Everything from the line containing "KEYS pin K2: D13 -> D7" through the last line of the listing below should be returned exactly, except for pictures.

## Data shown
*** Block opens ***

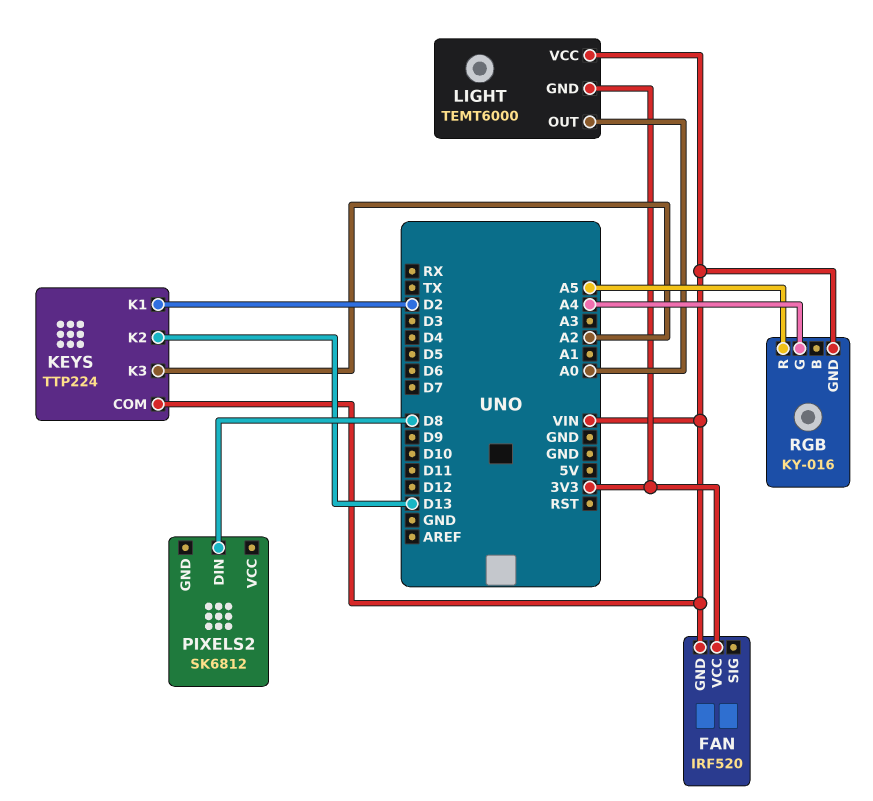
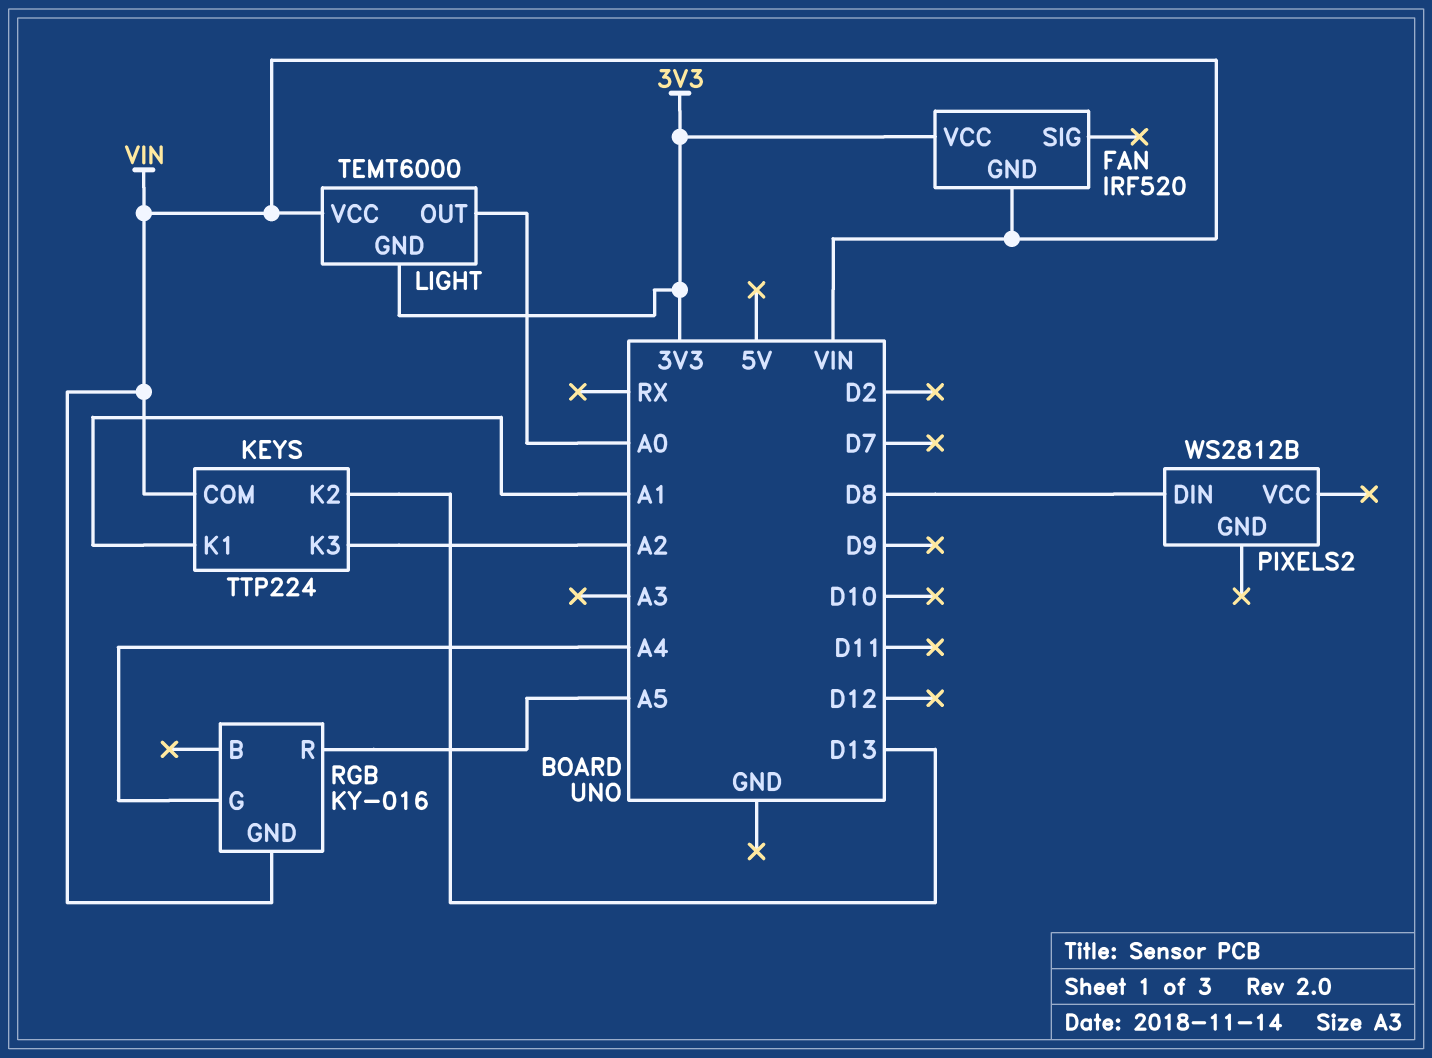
KEYS pin K1: D2 -> A1
PIXELS2: SK6812 -> WS2812B

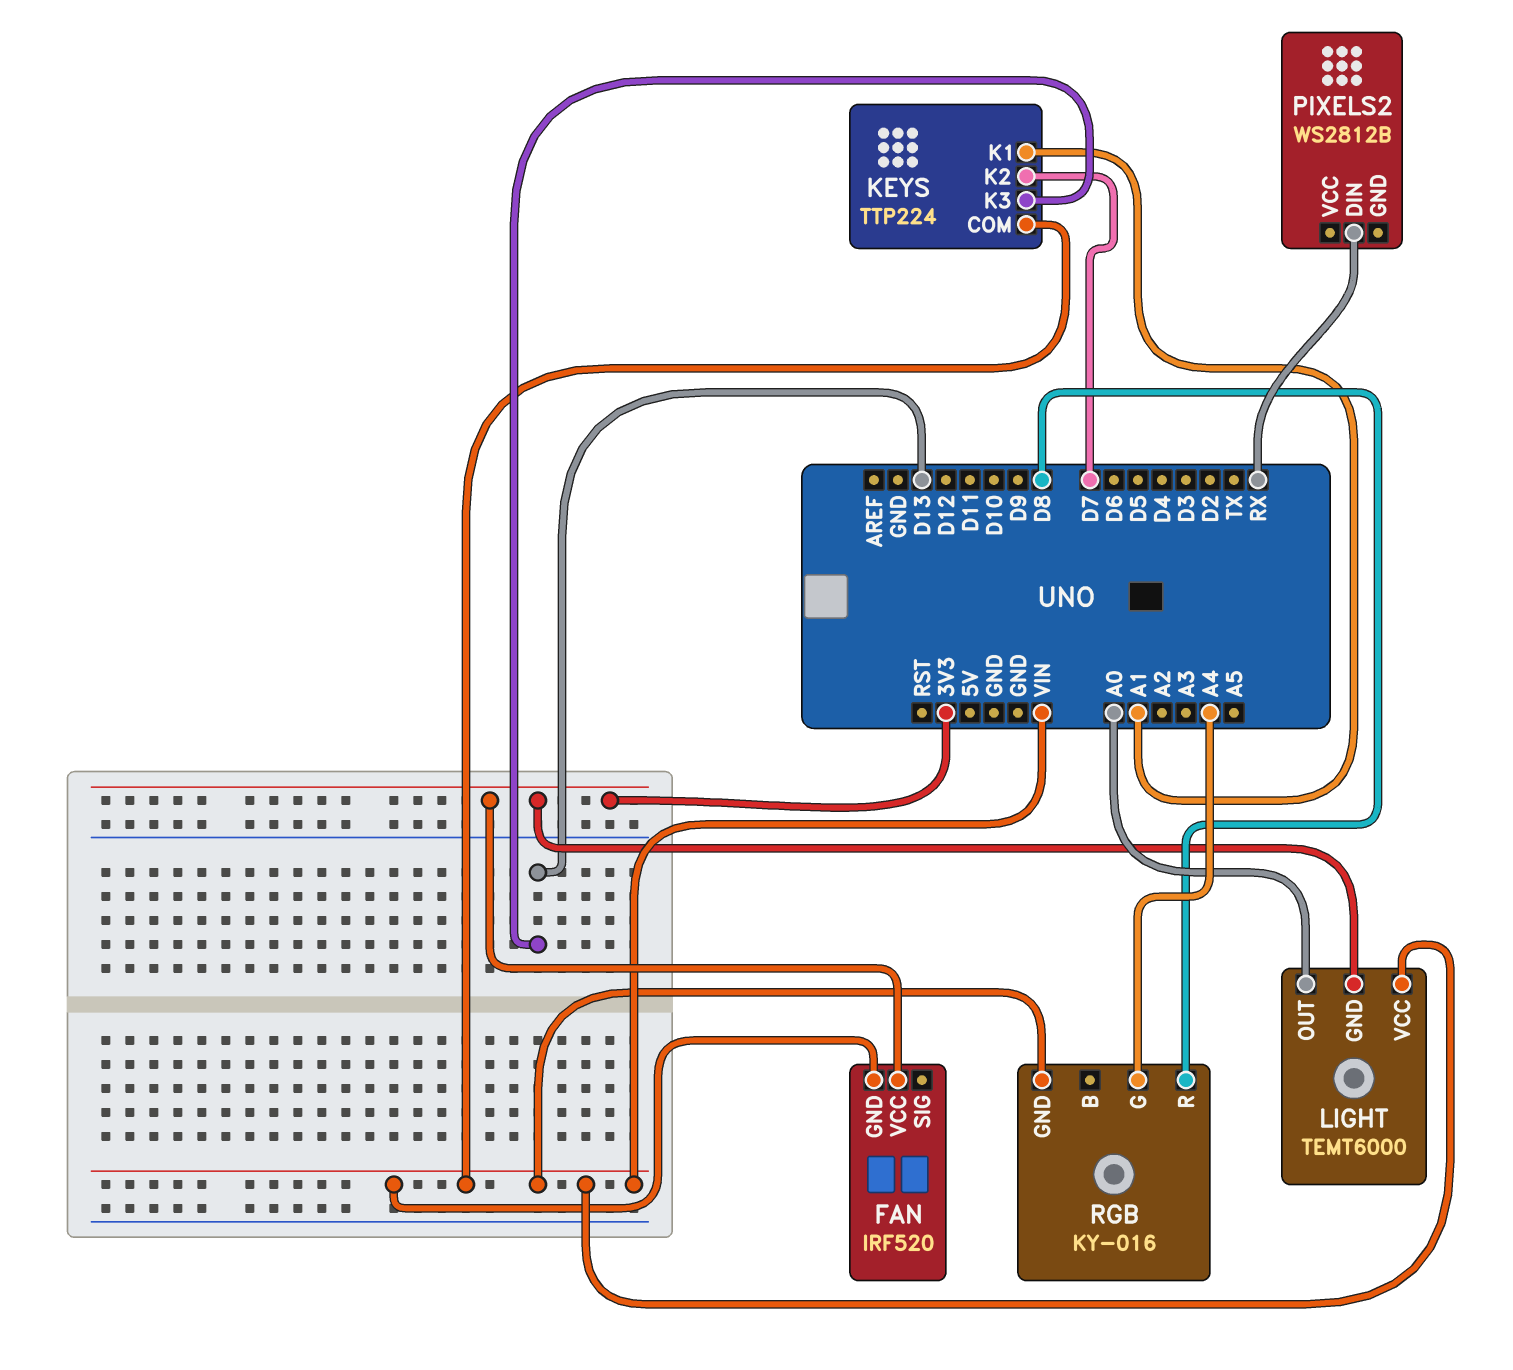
KEYS pin K2: D13 -> D7
KEYS pin K3: A2 -> D13
PIXELS2 pin DIN: D8 -> RX
RGB pin R: A5 -> D8

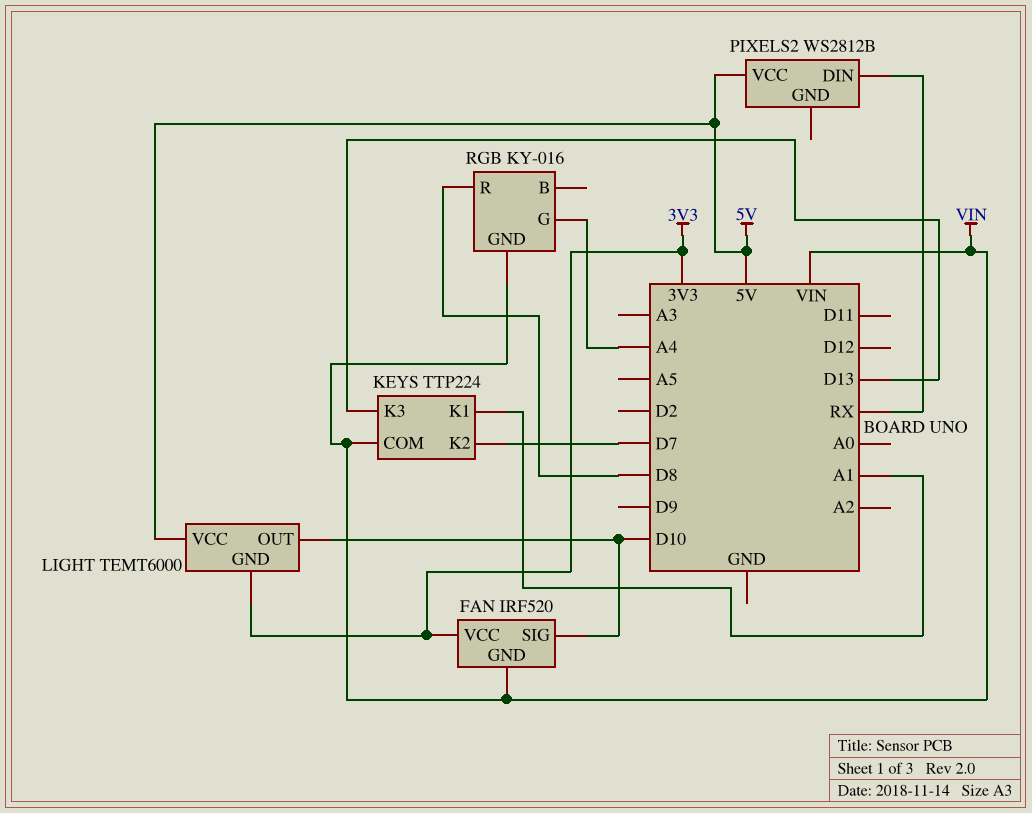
FAN pin SIG: none -> D10
LIGHT pin OUT: A0 -> D10
LIGHT pin VCC: VIN -> 5V
PIXELS2 pin VCC: none -> 5V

*** Block closes ***

## Exercise output
KEYS pin K2: D13 -> D7
KEYS pin K3: A2 -> D13
PIXELS2 pin DIN: D8 -> RX
RGB pin R: A5 -> D8

FAN pin SIG: none -> D10
LIGHT pin OUT: A0 -> D10
LIGHT pin VCC: VIN -> 5V
PIXELS2 pin VCC: none -> 5V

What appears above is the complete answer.